**Directions:** Strip out the pictures and output each remaining line of the data word for word.
*** Supplied data Section Begins ***
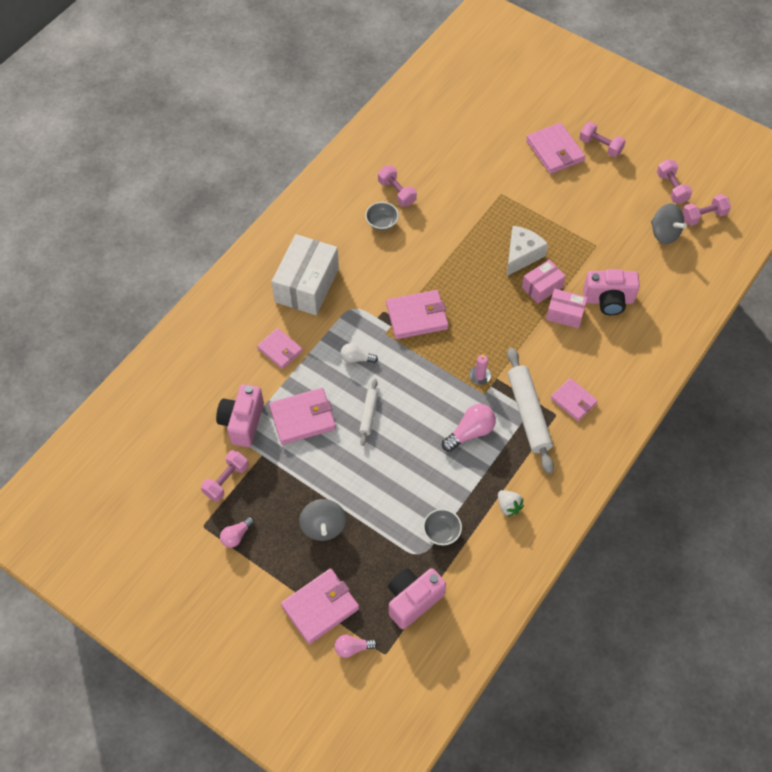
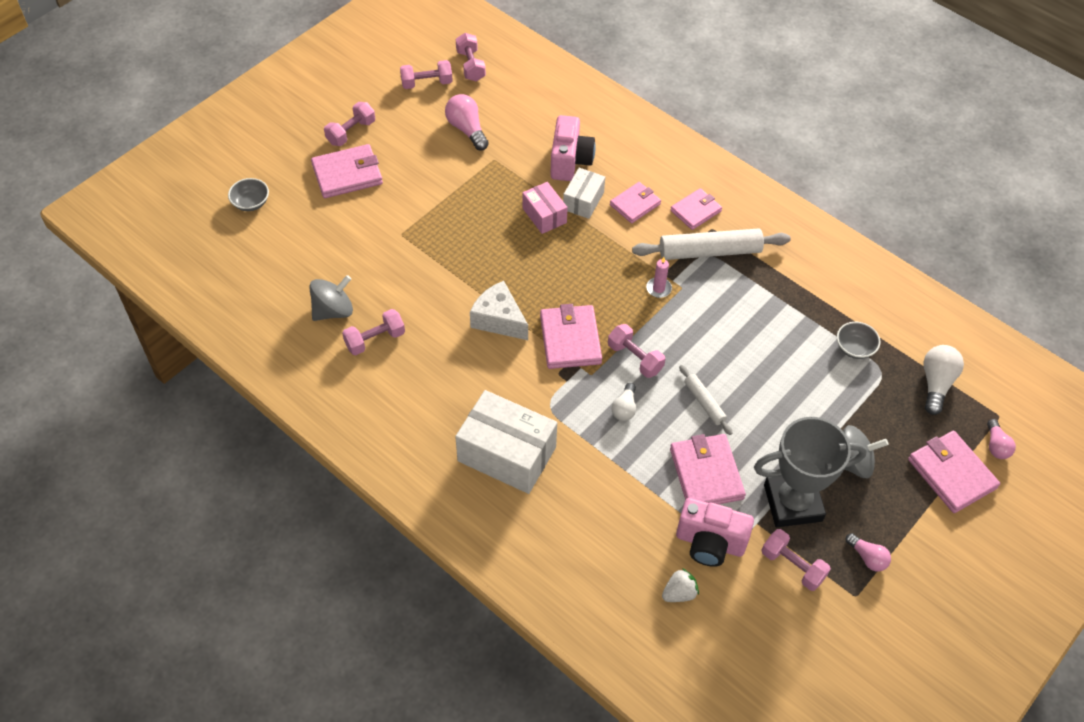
camera: 85 degrees left, 5 degrees down
(280, 350) = (604, 492): pink wallet -> pink wallet (635, 204)
(281, 481) = (793, 503): none -> grey trophy
(368, 414) = (704, 403): white rolling pin -> white rolling pin turned 45 degrees clockwise
(382, 222) = (420, 361): grey bowl -> grey bowl (251, 203)
(405, 363) = (635, 358): none -> pink dumbbell
(413, 600) = (936, 384): pink camera -> white light bulb
(470, 432) = (731, 307): pink light bulb -> pink light bulb (467, 129)
(508, 506) = (822, 285): white strawberry -> white strawberry (679, 593)
(521, 255) = (496, 227): white cheese -> white cheese (499, 320)
(565, 314) = (583, 201): pink box -> white box
(664, 233) = (487, 100): grey spinning top -> grey spinning top (333, 311)

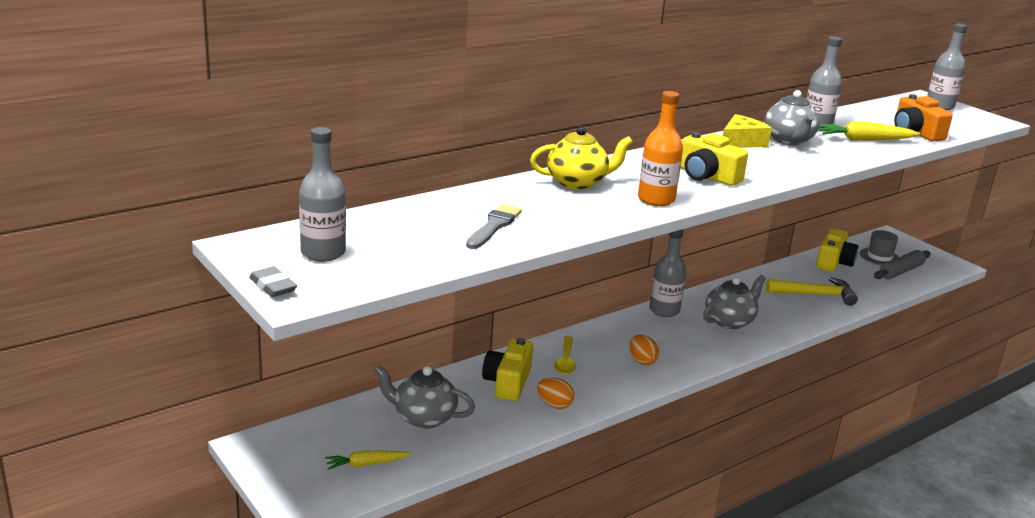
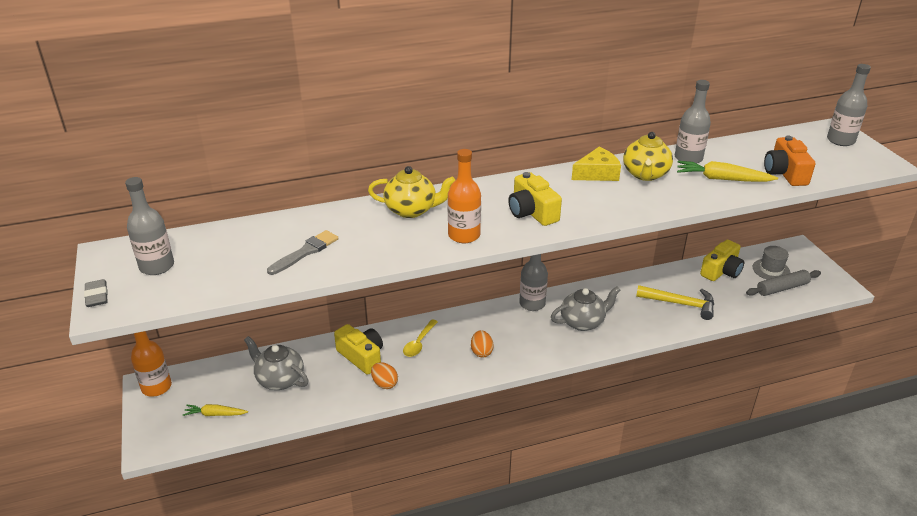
camera: 20 degrees right, 10 degrees up
(266, 447) = (156, 387): none -> orange bottle
(508, 382) = (361, 356): yellow camera -> yellow camera turned 105 degrees clockwise
(789, 140) = (645, 174): grey teapot -> yellow teapot

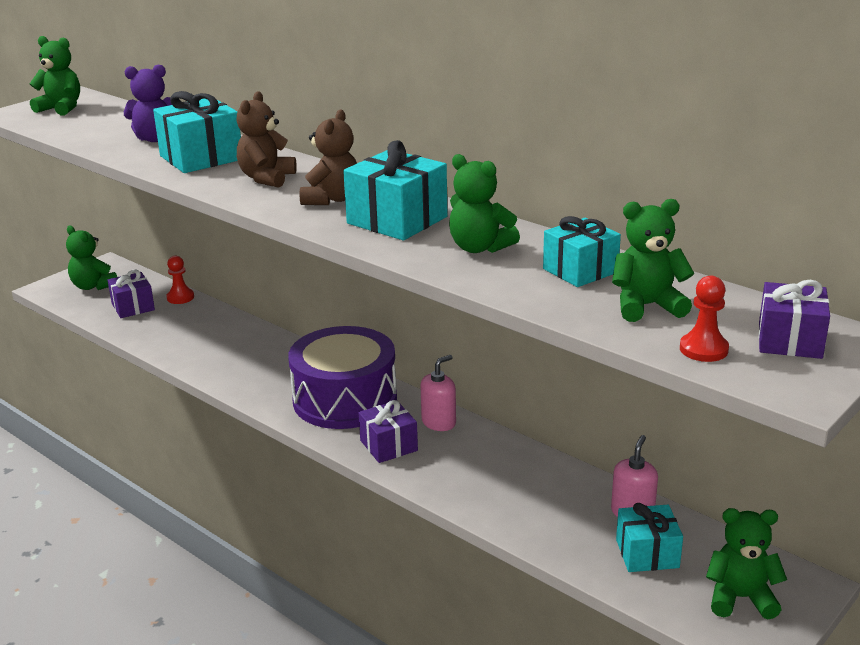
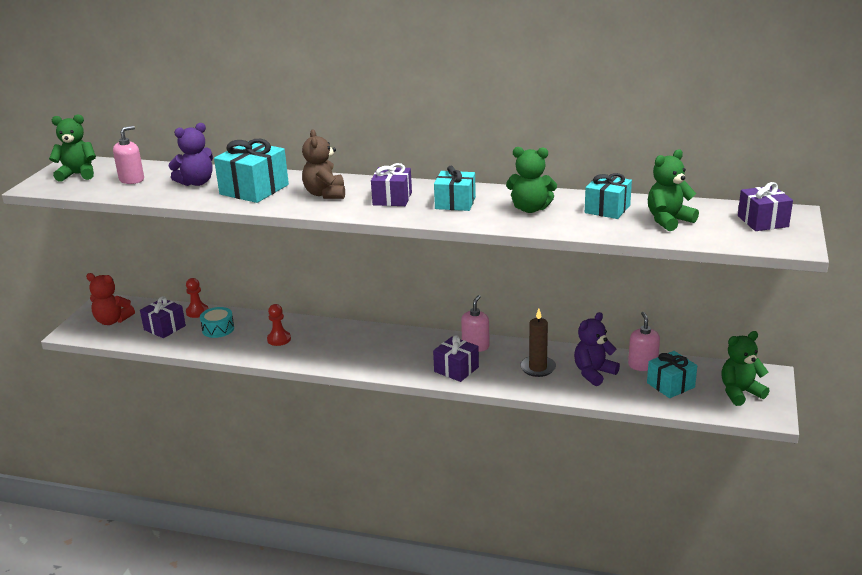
camera: 25 degrees left, 0 degrees up
(93, 286) = (112, 321): green teddy bear -> red teddy bear
(101, 123) = (132, 180): none -> pink soap dispenser
(181, 322) = (218, 329): none -> turquoise drum
(332, 199) = (392, 199): brown teddy bear -> purple gift
(345, 399) = (397, 349): purple drum -> none
(397, 220) = (455, 203): turquoise gift -> turquoise gift, size x0.67
(489, 474) = (537, 368): none -> brown candle
(555, 503) = (593, 373): none -> purple teddy bear
(703, 349) = (725, 236): red pawn -> red pawn (279, 339)

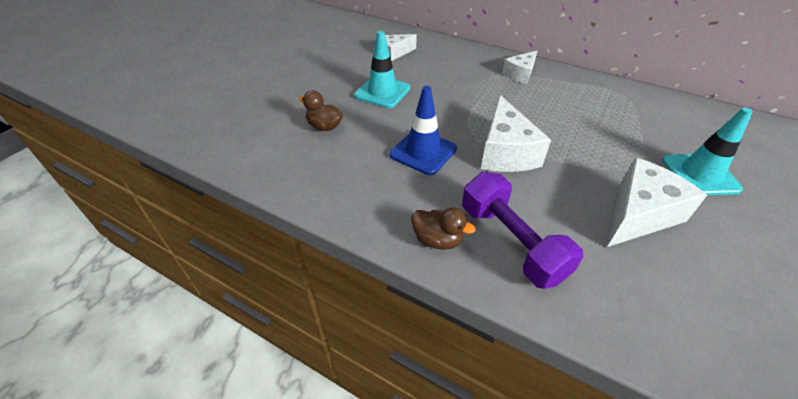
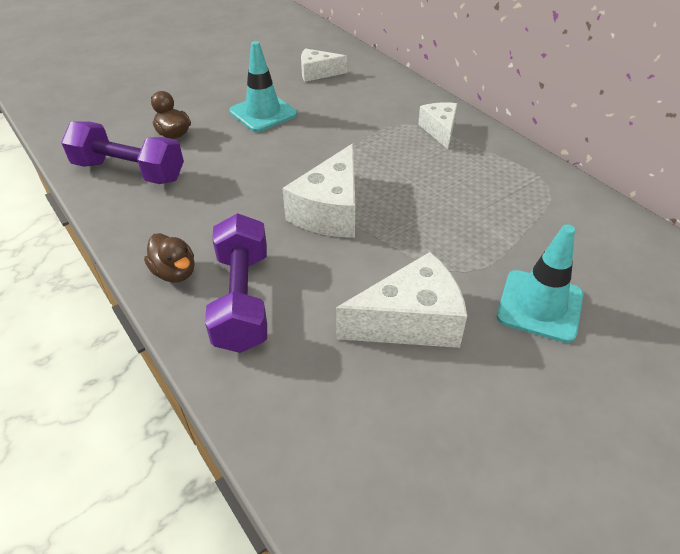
camera: 25 degrees right, 0 degrees up
(315, 168) = (129, 171): none -> purple dumbbell
(423, 152) = (244, 185): blue traffic cone -> none
(520, 74) = (439, 130): white cheese -> white cheese turned 105 degrees clockwise

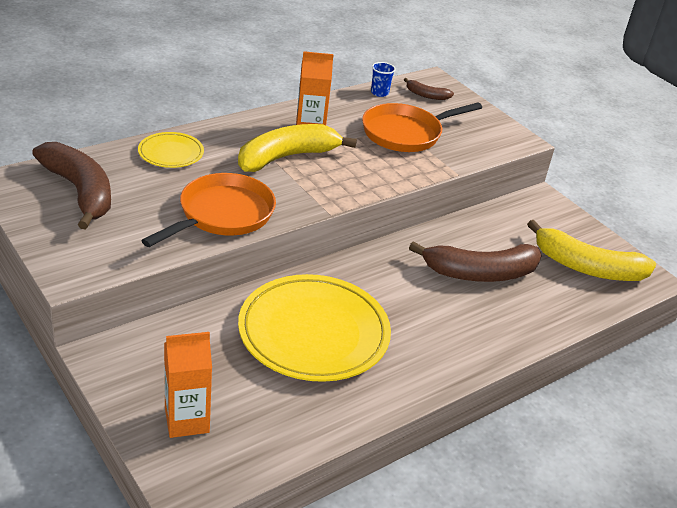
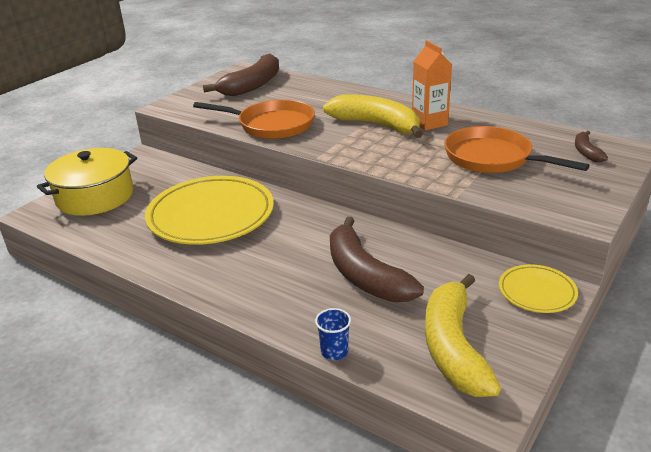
camera: 75 degrees right, 5 degrees down
(171, 153) = (328, 93): yellow plate -> yellow plate (537, 292)
(187, 420) = (95, 196): orange carton -> yellow pot
(379, 93) = (547, 132): blue cup -> blue cup (334, 351)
*** Supplied data Section Ends ***
**Reply to the exercise:**
camera: 85 degrees left, 5 degrees down
(280, 350) = (604, 492): pink wallet -> pink wallet (635, 204)
(281, 481) = (793, 503): none -> grey trophy
(368, 414) = (704, 403): white rolling pin -> white rolling pin turned 45 degrees clockwise
(382, 222) = (420, 361): grey bowl -> grey bowl (251, 203)
(405, 363) = (635, 358): none -> pink dumbbell
(413, 600) = (936, 384): pink camera -> white light bulb
(470, 432) = (731, 307): pink light bulb -> pink light bulb (467, 129)
(508, 506) = (822, 285): white strawberry -> white strawberry (679, 593)
(521, 255) = (496, 227): white cheese -> white cheese (499, 320)
(565, 314) = (583, 201): pink box -> white box
(664, 233) = (487, 100): grey spinning top -> grey spinning top (333, 311)

camera: 20 degrees right, 10 degrees up
(266, 447) = (156, 387): none -> orange bottle
(508, 382) = (361, 356): yellow camera -> yellow camera turned 105 degrees clockwise
(789, 140) = (645, 174): grey teapot -> yellow teapot

camera: 25 degrees left, 0 degrees up
(93, 286) = (112, 321): green teddy bear -> red teddy bear
(101, 123) = (132, 180): none -> pink soap dispenser
(181, 322) = (218, 329): none -> turquoise drum
(332, 199) = (392, 199): brown teddy bear -> purple gift
(345, 399) = (397, 349): purple drum -> none
(397, 220) = (455, 203): turquoise gift -> turquoise gift, size x0.67
(489, 474) = (537, 368): none -> brown candle
(555, 503) = (593, 373): none -> purple teddy bear
(703, 349) = (725, 236): red pawn -> red pawn (279, 339)

camera: 25 degrees right, 0 degrees up
(315, 168) = (129, 171): none -> purple dumbbell
(423, 152) = (244, 185): blue traffic cone -> none
(520, 74) = (439, 130): white cheese -> white cheese turned 105 degrees clockwise

camera: 75 degrees right, 5 degrees down
(171, 153) = (328, 93): yellow plate -> yellow plate (537, 292)
(187, 420) = (95, 196): orange carton -> yellow pot
(379, 93) = (547, 132): blue cup -> blue cup (334, 351)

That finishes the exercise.